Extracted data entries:
----

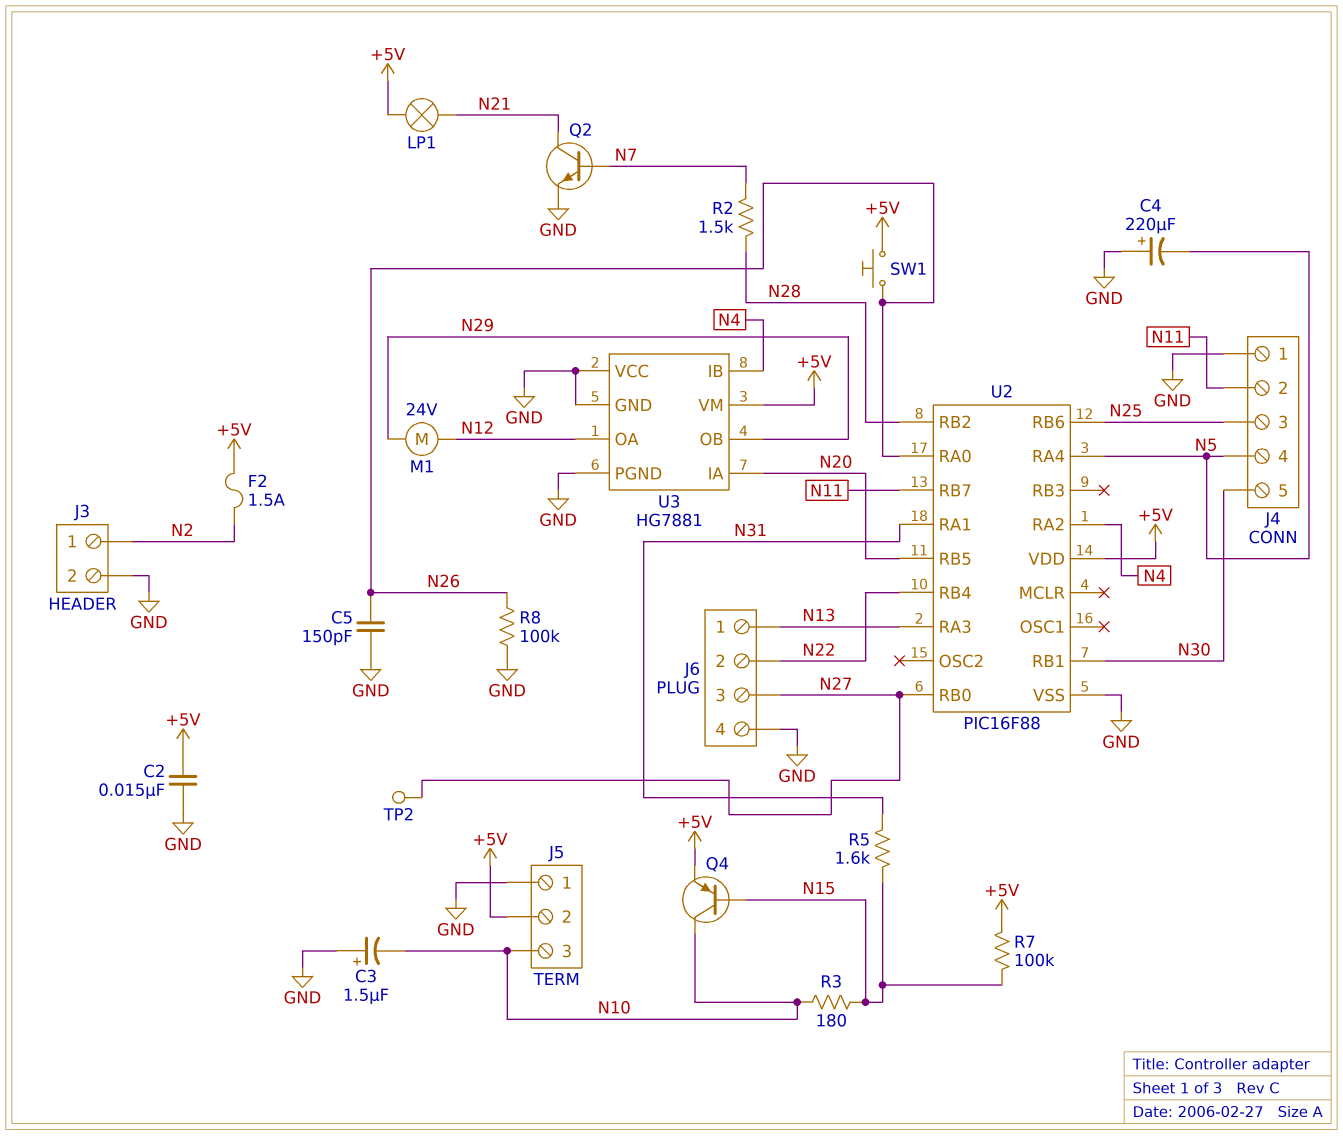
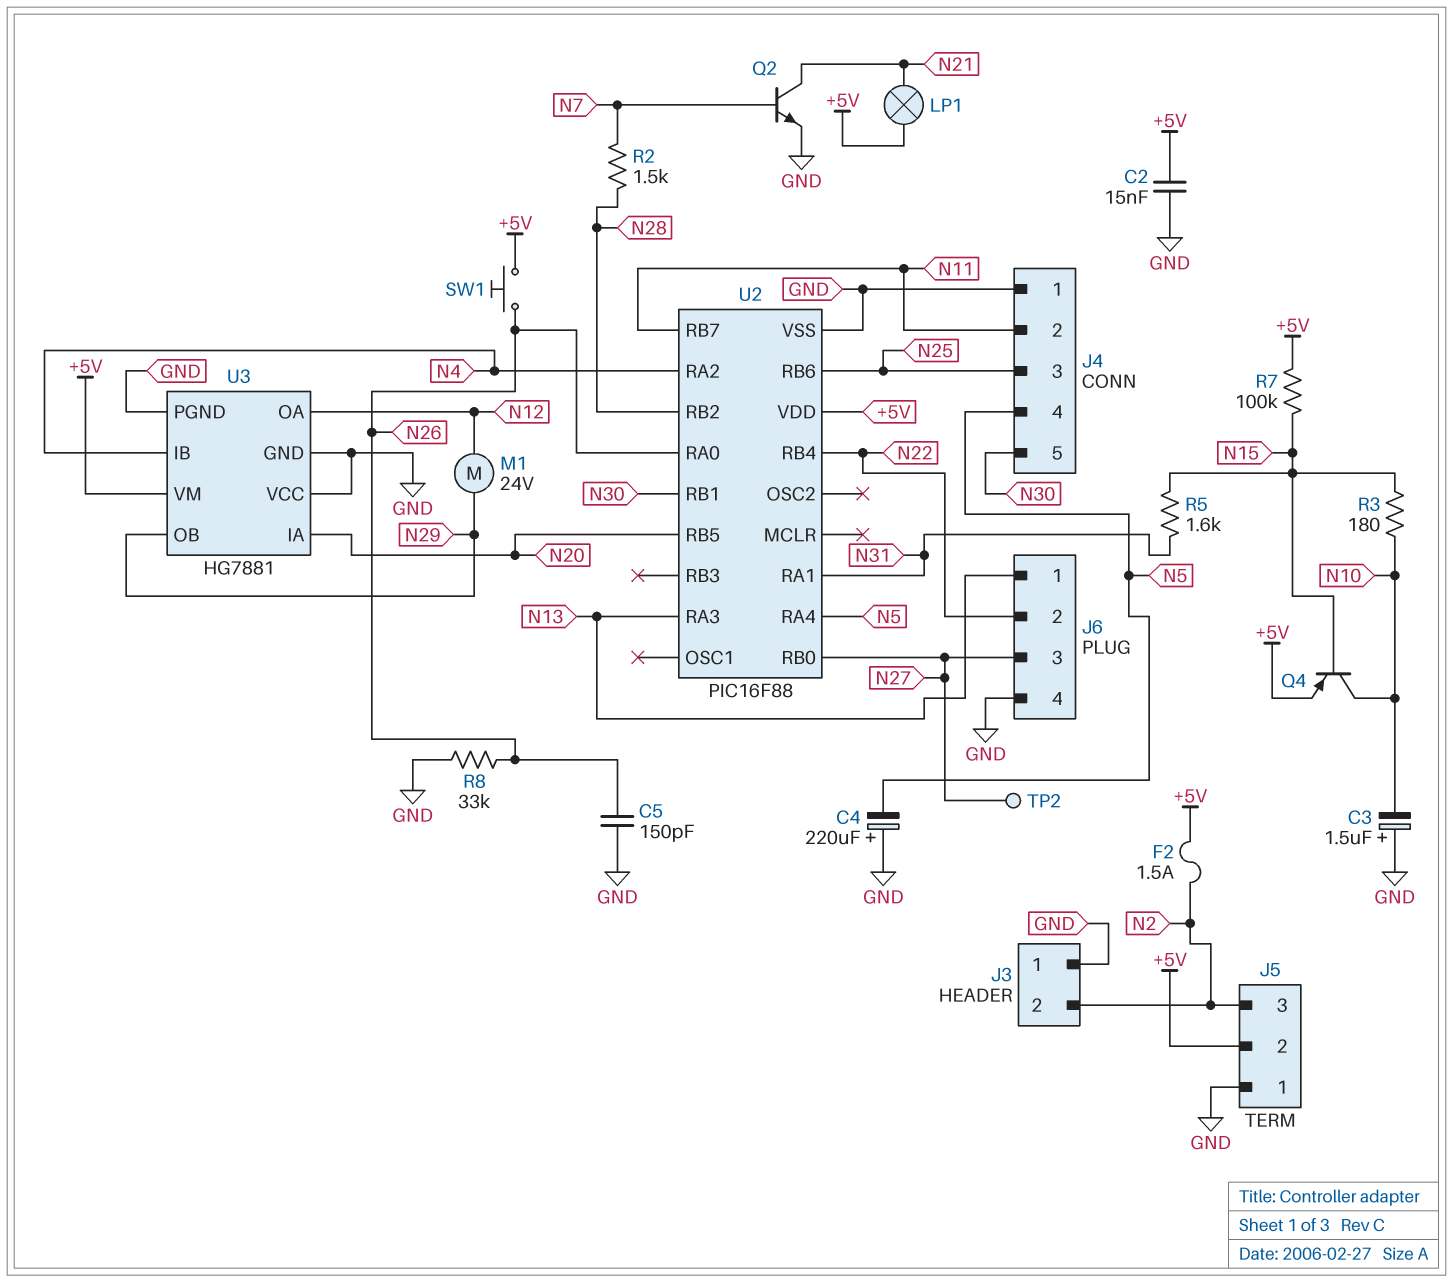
J3 pin 1: N2 -> GND
J3 pin 2: GND -> N2
J5 pin 3: N10 -> N2
R8: 100k (GND, N26) -> 33k (GND, N26)

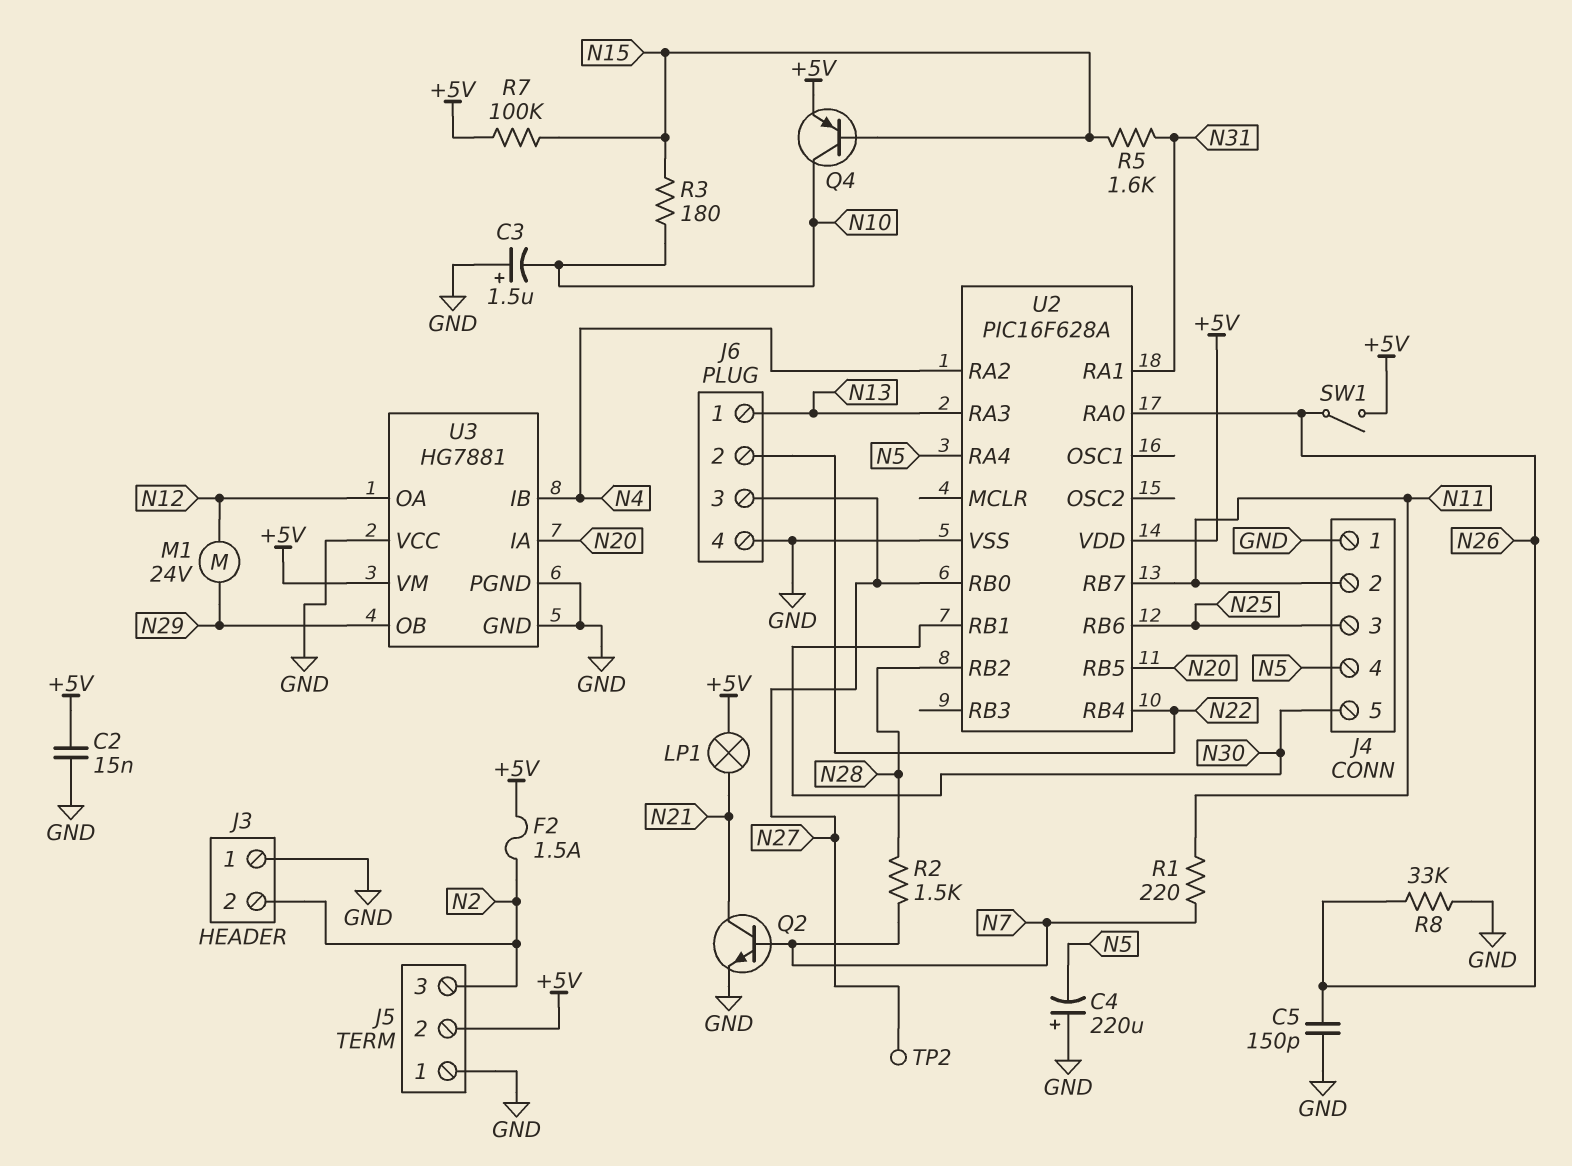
R1: none -> 220 (N7, N11)
SW1: button (+5V, N26) -> switch (+5V, N26)
U2: PIC16F88 -> PIC16F628A

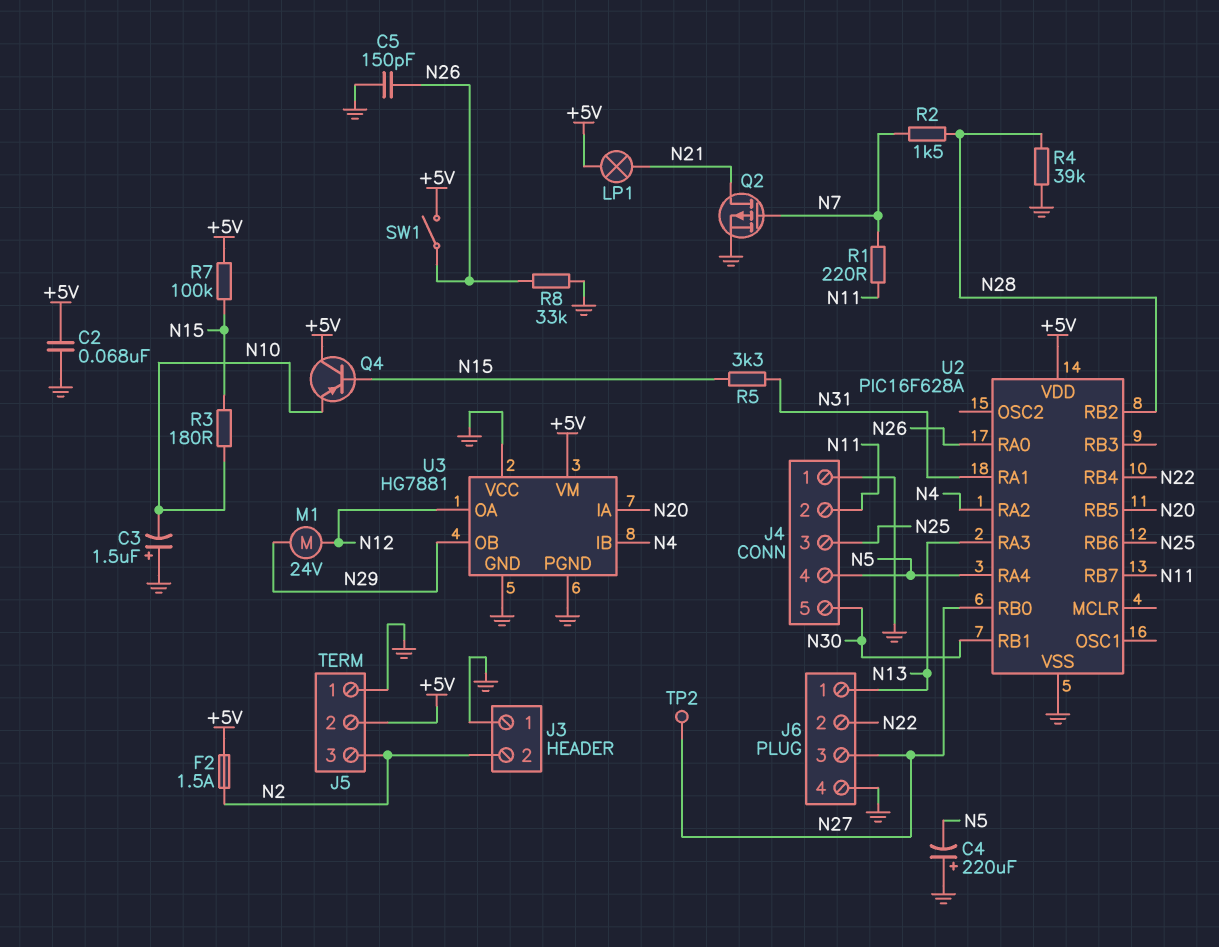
C2: 15nF (+5V, GND) -> 68nF (+5V, GND)
Q2: NPN (B N7, C N21, E GND) -> PMOS (G N7, D N21, S GND)
Q4: PNP (B N15, C N10, E +5V) -> PNP (B N15, C +5V, E N10)
R4: none -> 39k (GND, N28)
R5: 1.6k (N15, N31) -> 3.3k (N15, N31)

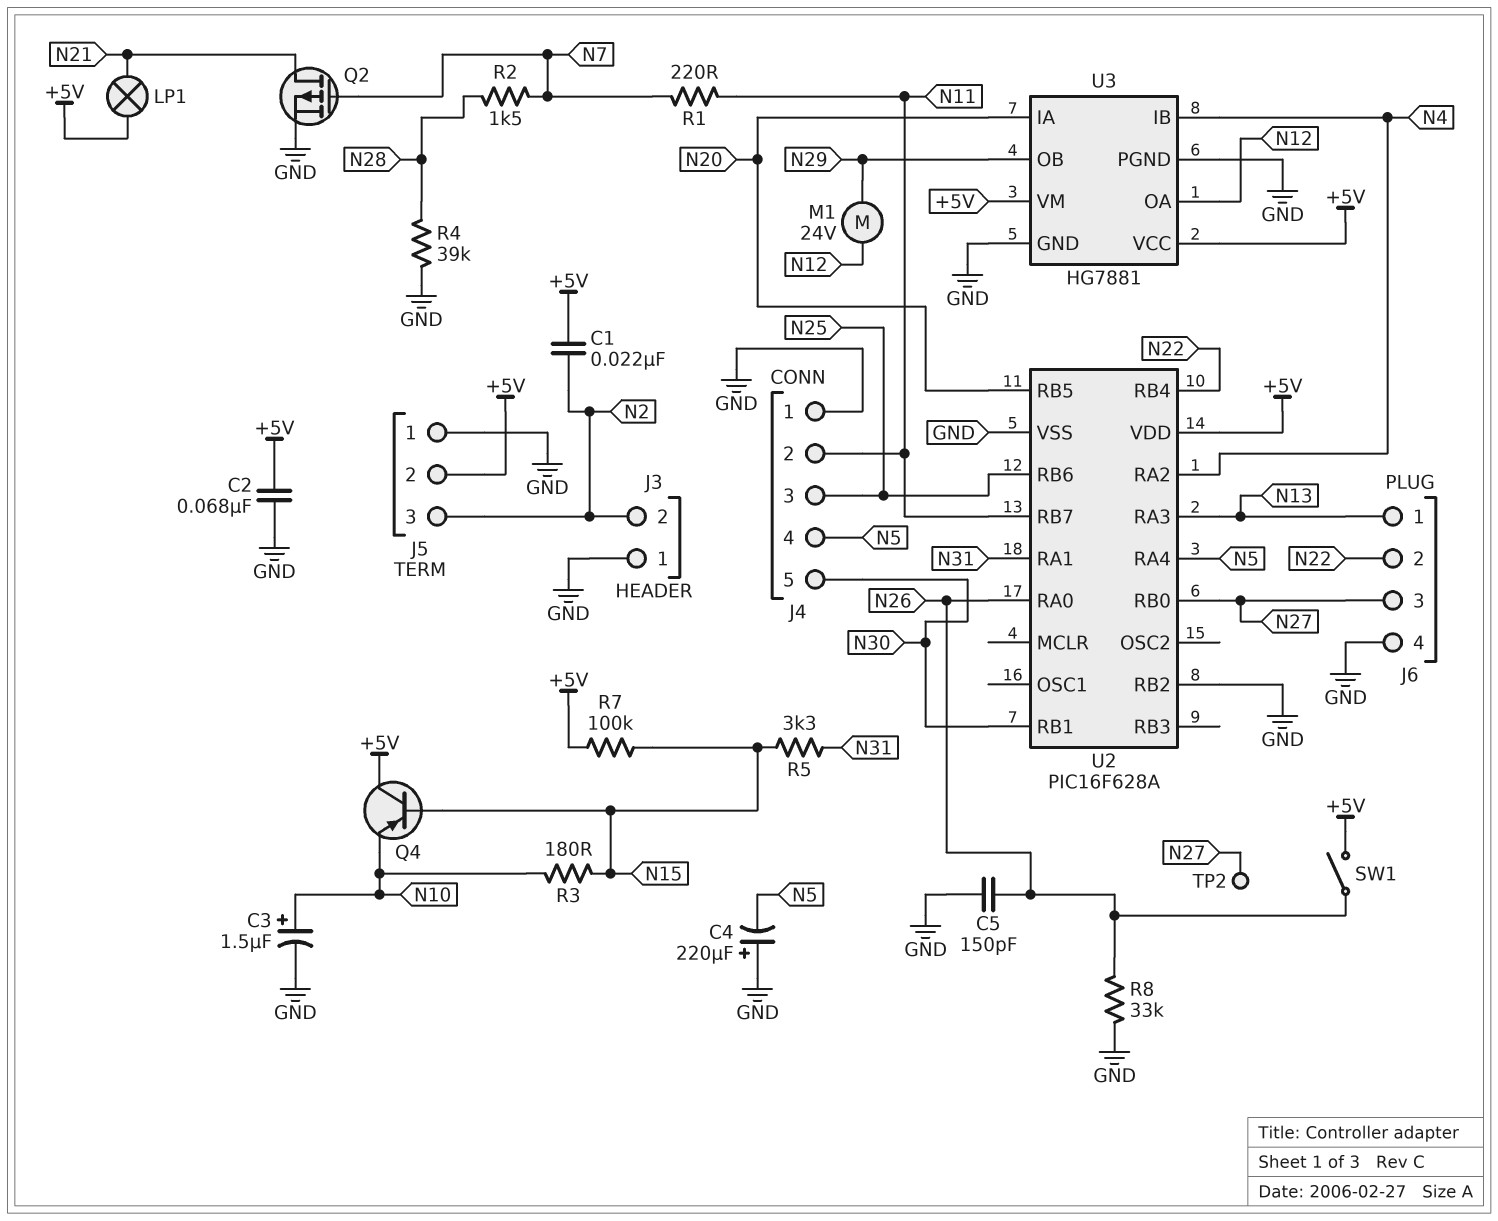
C1: none -> 22nF (+5V, N2)
C3: 1.5uF (plus GND, minus N10) -> 1.5uF (plus N10, minus GND)
F2: 1.5A (+5V, N2) -> none
U2 pin RB2: N28 -> GND
U3 pin VCC: GND -> +5V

----

__Problem requirements__
Print from the line containing "F2: 1.5A (+5V, N2) -> none" to the last line above, exactly as written.

__Final answer__
F2: 1.5A (+5V, N2) -> none
U2 pin RB2: N28 -> GND
U3 pin VCC: GND -> +5V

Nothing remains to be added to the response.